## EXERCISE DETAILS
Copy out each line containing "rotated" from the entries below.

[Extracted data entries]
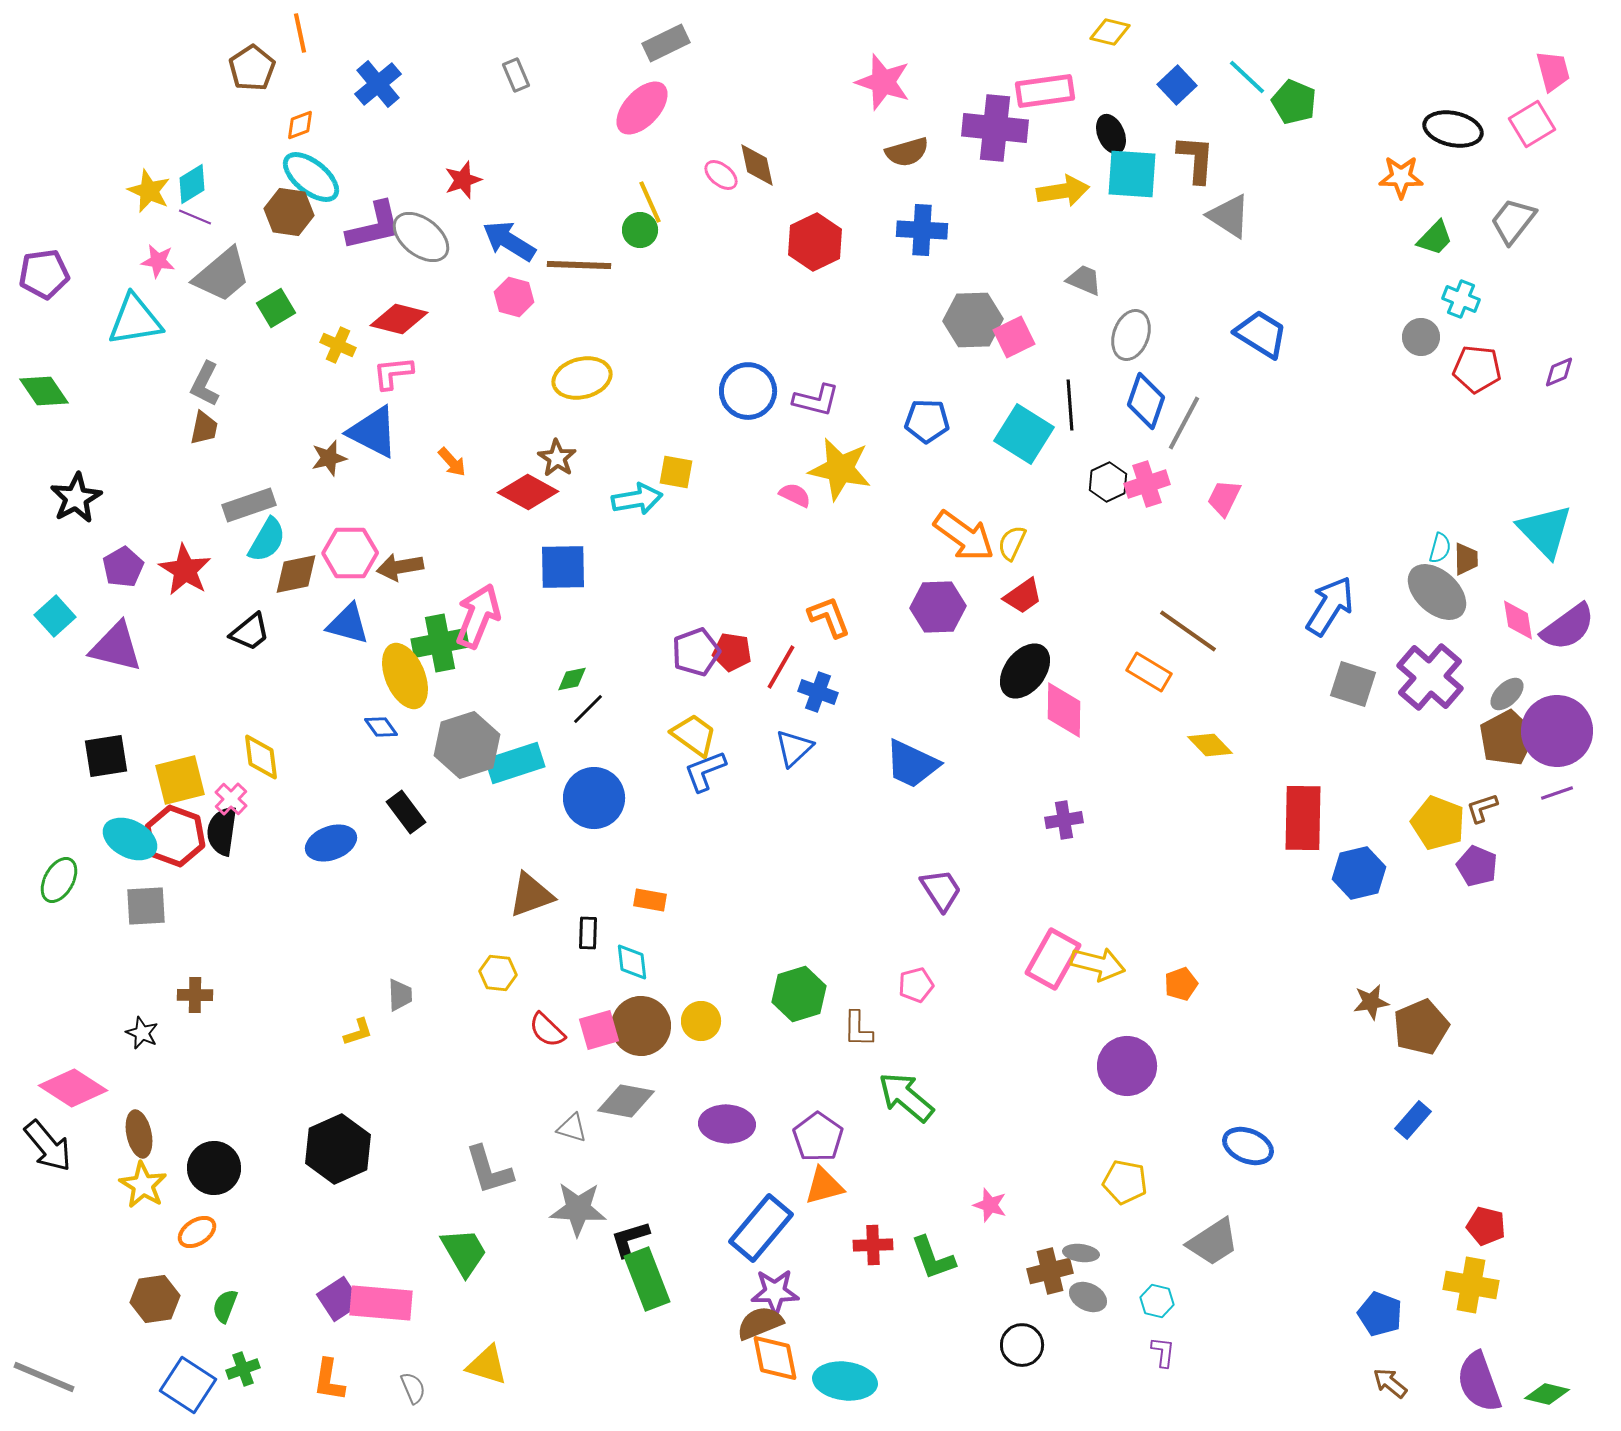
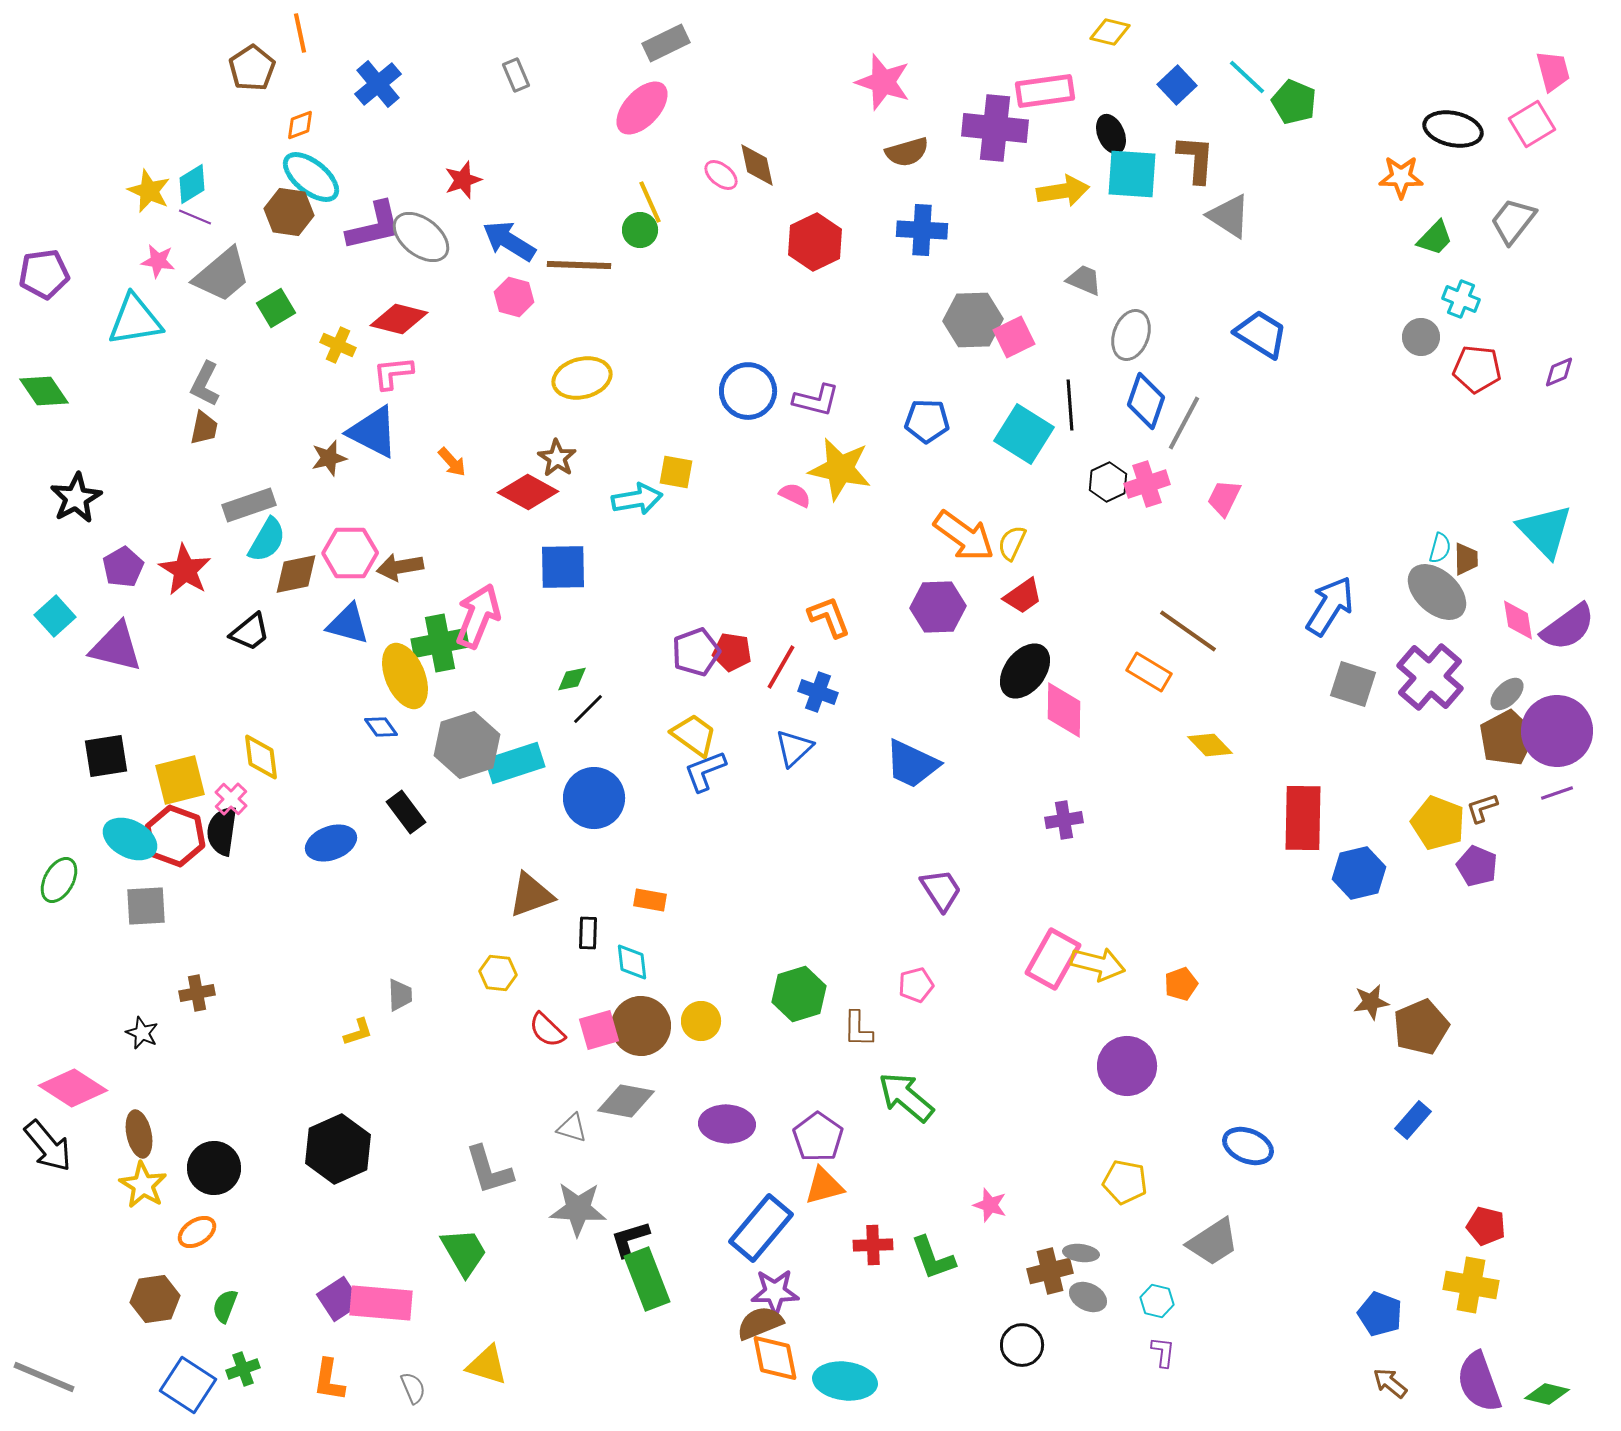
brown cross at (195, 995): moved 2 px right, 2 px up; rotated 12 degrees counterclockwise
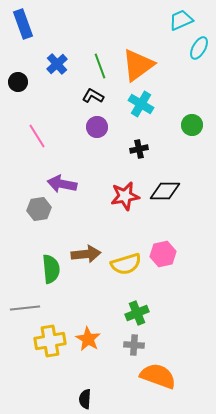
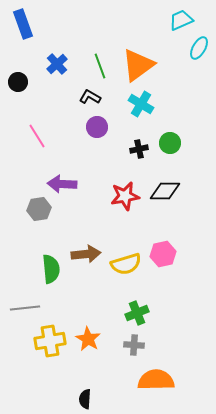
black L-shape: moved 3 px left, 1 px down
green circle: moved 22 px left, 18 px down
purple arrow: rotated 8 degrees counterclockwise
orange semicircle: moved 2 px left, 4 px down; rotated 21 degrees counterclockwise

## RESPONSE TO THIS EXERCISE
brown cross at (195, 995): moved 2 px right, 2 px up; rotated 12 degrees counterclockwise
purple arrow: rotated 8 degrees counterclockwise
orange semicircle: moved 2 px left, 4 px down; rotated 21 degrees counterclockwise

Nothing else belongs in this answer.